(Recorded data)
----
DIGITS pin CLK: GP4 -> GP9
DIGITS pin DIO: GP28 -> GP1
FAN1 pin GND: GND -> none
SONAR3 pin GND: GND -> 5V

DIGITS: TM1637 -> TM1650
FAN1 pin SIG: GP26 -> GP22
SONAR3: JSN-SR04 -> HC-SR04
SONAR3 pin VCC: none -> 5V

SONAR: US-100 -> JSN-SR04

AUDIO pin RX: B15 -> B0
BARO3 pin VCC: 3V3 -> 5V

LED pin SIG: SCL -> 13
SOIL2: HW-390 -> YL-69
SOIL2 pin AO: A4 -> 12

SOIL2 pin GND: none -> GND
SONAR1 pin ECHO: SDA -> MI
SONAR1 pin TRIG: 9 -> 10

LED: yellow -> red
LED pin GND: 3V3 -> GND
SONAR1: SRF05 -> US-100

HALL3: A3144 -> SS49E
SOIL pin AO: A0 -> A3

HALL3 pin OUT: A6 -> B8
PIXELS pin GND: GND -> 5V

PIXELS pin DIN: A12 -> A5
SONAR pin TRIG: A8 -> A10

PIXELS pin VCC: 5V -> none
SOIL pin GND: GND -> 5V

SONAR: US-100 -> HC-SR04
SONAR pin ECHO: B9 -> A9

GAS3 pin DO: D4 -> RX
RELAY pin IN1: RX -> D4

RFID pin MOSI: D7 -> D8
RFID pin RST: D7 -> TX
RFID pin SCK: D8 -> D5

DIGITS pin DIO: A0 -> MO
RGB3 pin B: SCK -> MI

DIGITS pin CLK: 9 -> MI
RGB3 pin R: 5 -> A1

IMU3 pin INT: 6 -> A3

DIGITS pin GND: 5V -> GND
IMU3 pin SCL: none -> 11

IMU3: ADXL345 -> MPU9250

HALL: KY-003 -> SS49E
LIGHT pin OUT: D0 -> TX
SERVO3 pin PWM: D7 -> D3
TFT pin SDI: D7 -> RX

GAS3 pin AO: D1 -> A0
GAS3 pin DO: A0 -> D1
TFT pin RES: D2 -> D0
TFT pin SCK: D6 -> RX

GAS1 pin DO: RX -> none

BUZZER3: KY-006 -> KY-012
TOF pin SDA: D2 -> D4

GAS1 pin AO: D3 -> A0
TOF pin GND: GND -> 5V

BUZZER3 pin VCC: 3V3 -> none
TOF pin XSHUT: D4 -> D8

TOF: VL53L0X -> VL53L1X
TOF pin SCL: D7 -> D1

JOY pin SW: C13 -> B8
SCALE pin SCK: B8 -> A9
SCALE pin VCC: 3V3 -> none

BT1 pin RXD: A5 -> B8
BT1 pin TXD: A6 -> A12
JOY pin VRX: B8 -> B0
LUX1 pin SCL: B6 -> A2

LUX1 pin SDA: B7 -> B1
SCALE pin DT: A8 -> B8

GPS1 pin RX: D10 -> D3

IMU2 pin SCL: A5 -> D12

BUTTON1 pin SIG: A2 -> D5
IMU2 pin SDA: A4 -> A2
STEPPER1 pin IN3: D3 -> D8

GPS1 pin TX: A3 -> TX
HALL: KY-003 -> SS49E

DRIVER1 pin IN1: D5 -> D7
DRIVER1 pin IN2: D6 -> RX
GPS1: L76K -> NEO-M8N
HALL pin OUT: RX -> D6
----
Of all the entries above, retype exactly the lines from the line with "SONAR1 pin ECHO: SDA -> MI" to the line with "RGB3 pin B: SCK -> MI", both included, and no others.

SONAR1 pin ECHO: SDA -> MI
SONAR1 pin TRIG: 9 -> 10

LED: yellow -> red
LED pin GND: 3V3 -> GND
SONAR1: SRF05 -> US-100

HALL3: A3144 -> SS49E
SOIL pin AO: A0 -> A3

HALL3 pin OUT: A6 -> B8
PIXELS pin GND: GND -> 5V

PIXELS pin DIN: A12 -> A5
SONAR pin TRIG: A8 -> A10

PIXELS pin VCC: 5V -> none
SOIL pin GND: GND -> 5V

SONAR: US-100 -> HC-SR04
SONAR pin ECHO: B9 -> A9

GAS3 pin DO: D4 -> RX
RELAY pin IN1: RX -> D4

RFID pin MOSI: D7 -> D8
RFID pin RST: D7 -> TX
RFID pin SCK: D8 -> D5

DIGITS pin DIO: A0 -> MO
RGB3 pin B: SCK -> MI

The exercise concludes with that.